What you will do: Wherever the string "watering" shows up in the records below, return that line.

Data supplied:
------------

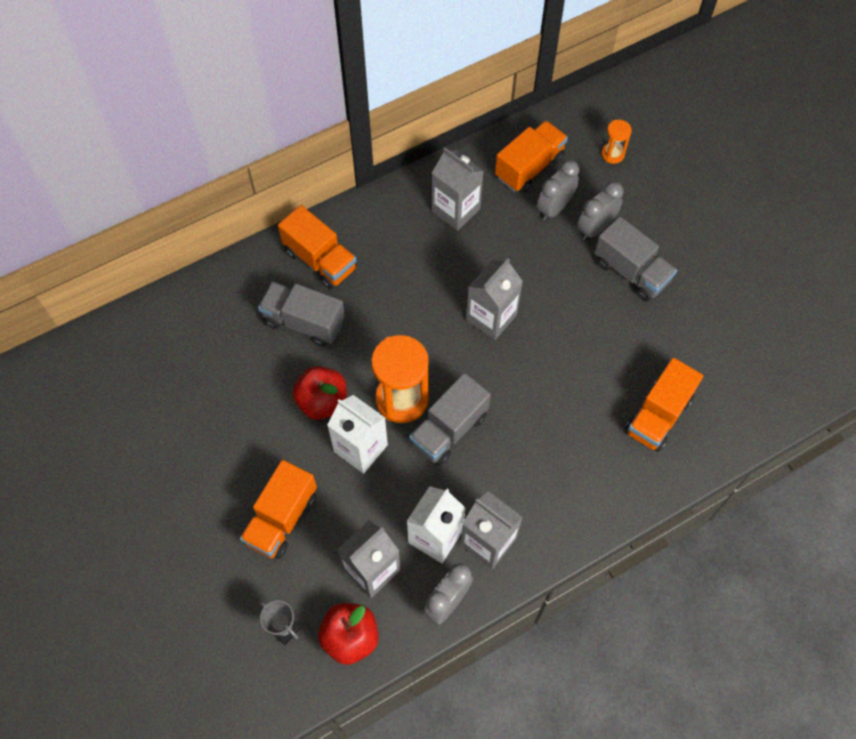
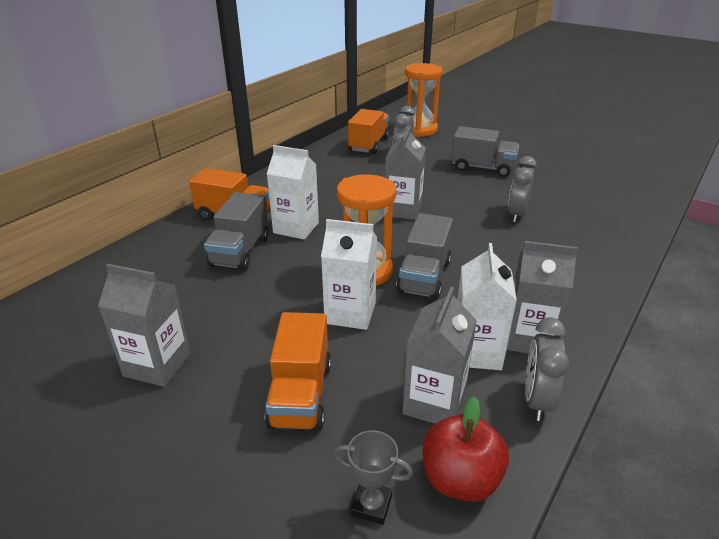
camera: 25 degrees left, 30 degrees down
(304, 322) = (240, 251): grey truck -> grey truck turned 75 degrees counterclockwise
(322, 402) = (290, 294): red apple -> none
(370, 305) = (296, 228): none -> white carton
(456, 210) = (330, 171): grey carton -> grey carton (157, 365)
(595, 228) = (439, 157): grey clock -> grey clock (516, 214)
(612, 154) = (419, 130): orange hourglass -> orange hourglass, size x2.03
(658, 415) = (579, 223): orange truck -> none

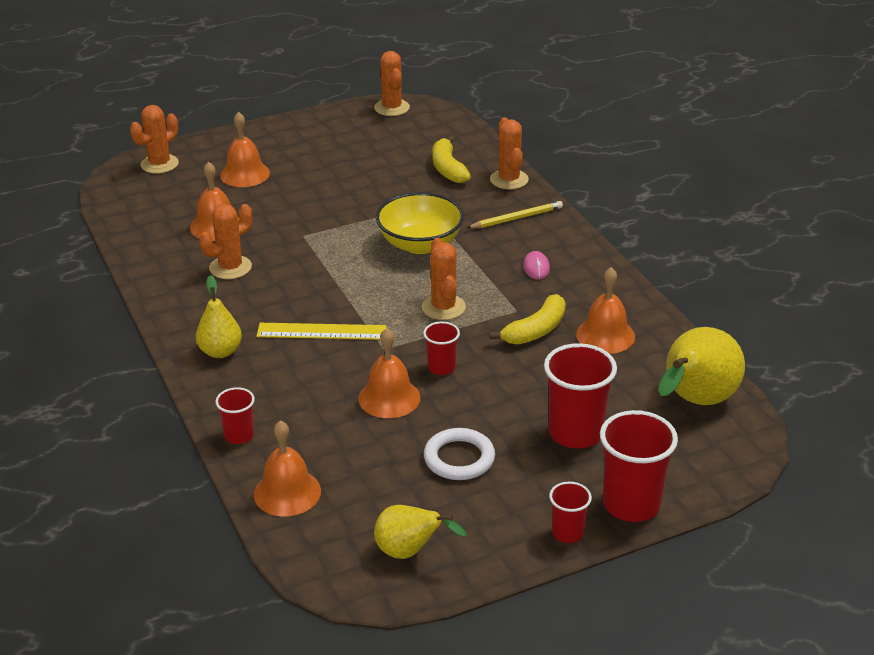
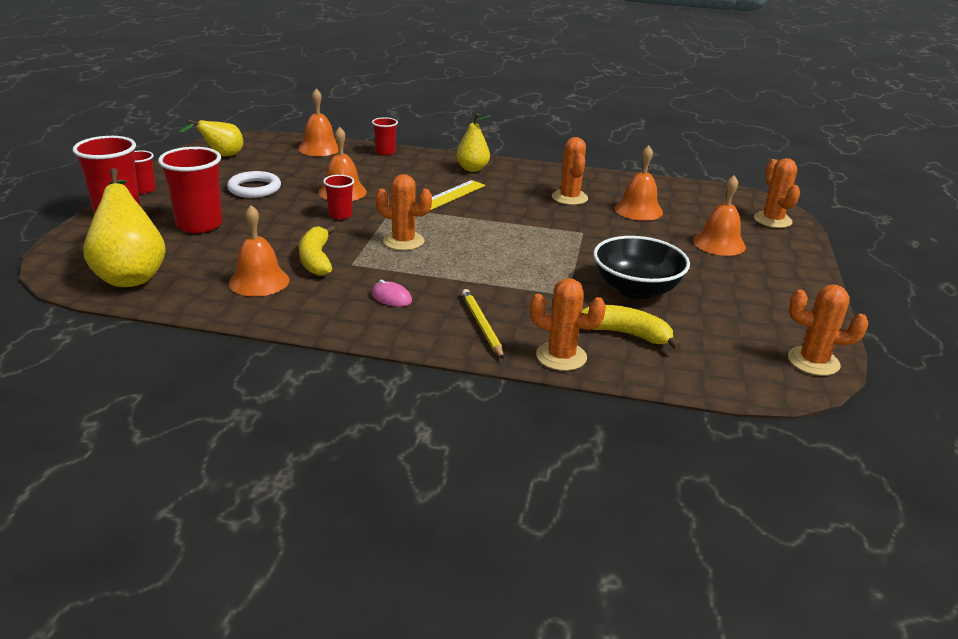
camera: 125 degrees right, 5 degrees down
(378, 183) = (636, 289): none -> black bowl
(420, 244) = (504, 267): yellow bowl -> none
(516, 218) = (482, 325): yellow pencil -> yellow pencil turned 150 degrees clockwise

------------

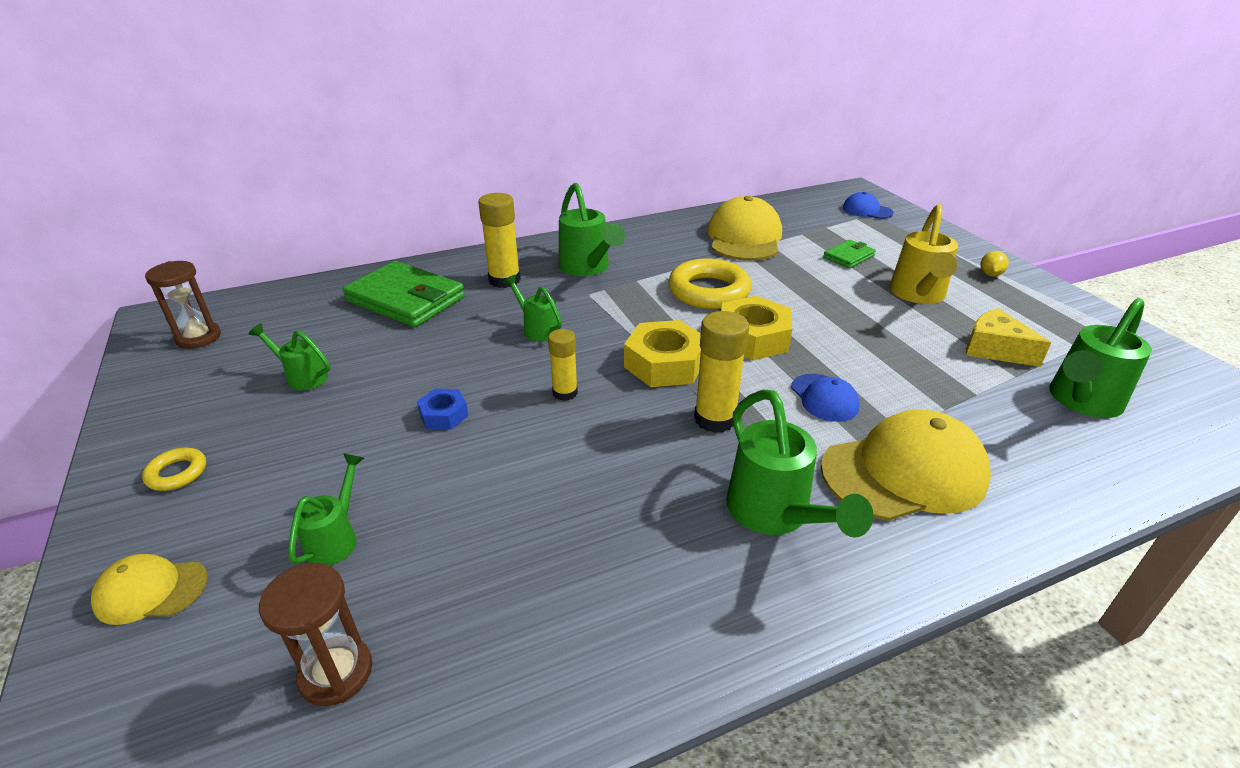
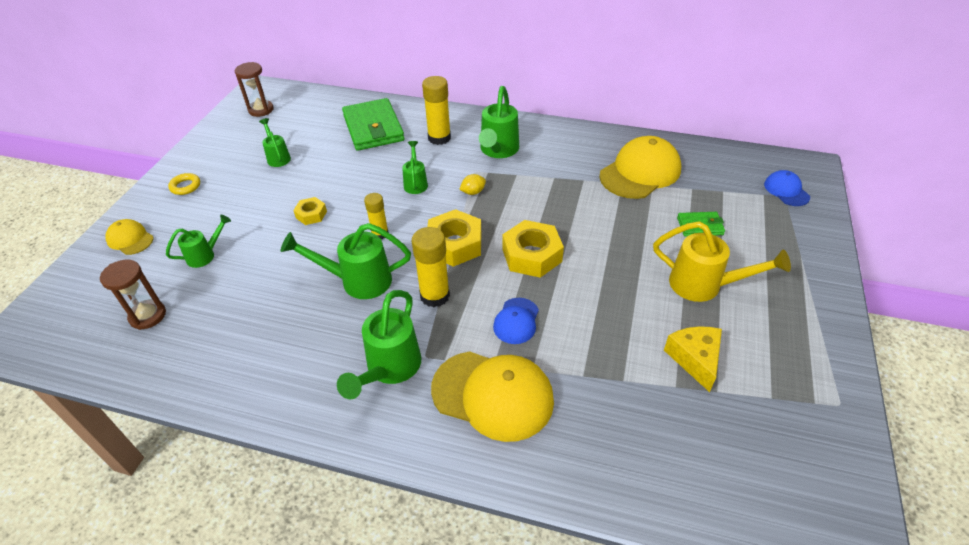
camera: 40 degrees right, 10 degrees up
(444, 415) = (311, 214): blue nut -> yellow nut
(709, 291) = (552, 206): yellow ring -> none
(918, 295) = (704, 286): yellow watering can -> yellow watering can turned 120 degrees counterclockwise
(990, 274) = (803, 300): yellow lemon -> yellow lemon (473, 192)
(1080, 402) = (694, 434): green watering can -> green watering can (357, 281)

------------

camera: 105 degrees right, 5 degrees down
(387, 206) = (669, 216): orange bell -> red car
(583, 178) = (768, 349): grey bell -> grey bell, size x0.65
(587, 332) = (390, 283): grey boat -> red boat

------------

Result for this task:
(918, 295) = (704, 286): yellow watering can -> yellow watering can turned 120 degrees counterclockwise
(1080, 402) = (694, 434): green watering can -> green watering can (357, 281)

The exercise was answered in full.